Activity: Below this line is a set of entries; quote exactly the lines from the line that contains "black ring: 4 -> 2" to the line that contains "white ring: 2 -> 3", both lines included.

Entries taken from a collection
- - -
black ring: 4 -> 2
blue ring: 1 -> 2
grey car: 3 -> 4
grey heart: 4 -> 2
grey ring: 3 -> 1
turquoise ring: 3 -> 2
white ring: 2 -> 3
- - -
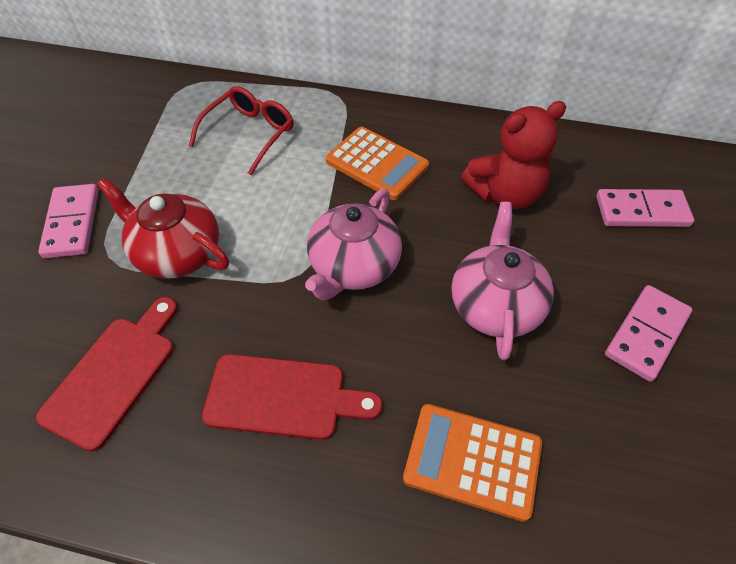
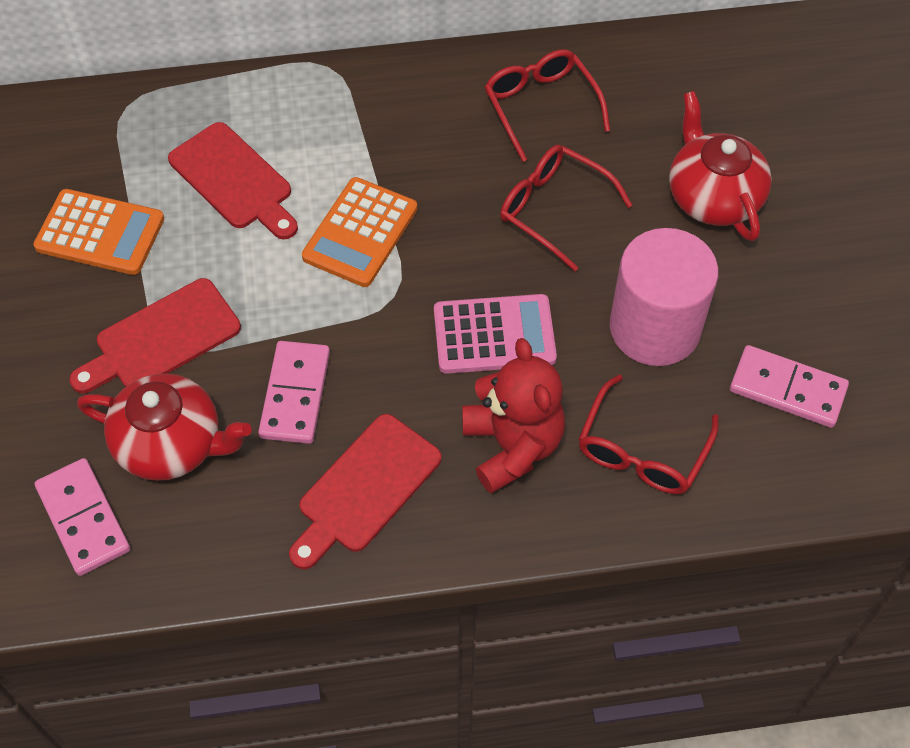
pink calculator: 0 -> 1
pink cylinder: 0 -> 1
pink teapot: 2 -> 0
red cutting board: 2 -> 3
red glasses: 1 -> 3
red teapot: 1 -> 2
- - -
Completed task:
black ring: 4 -> 2
blue ring: 1 -> 2
grey car: 3 -> 4
grey heart: 4 -> 2
grey ring: 3 -> 1
turquoise ring: 3 -> 2
white ring: 2 -> 3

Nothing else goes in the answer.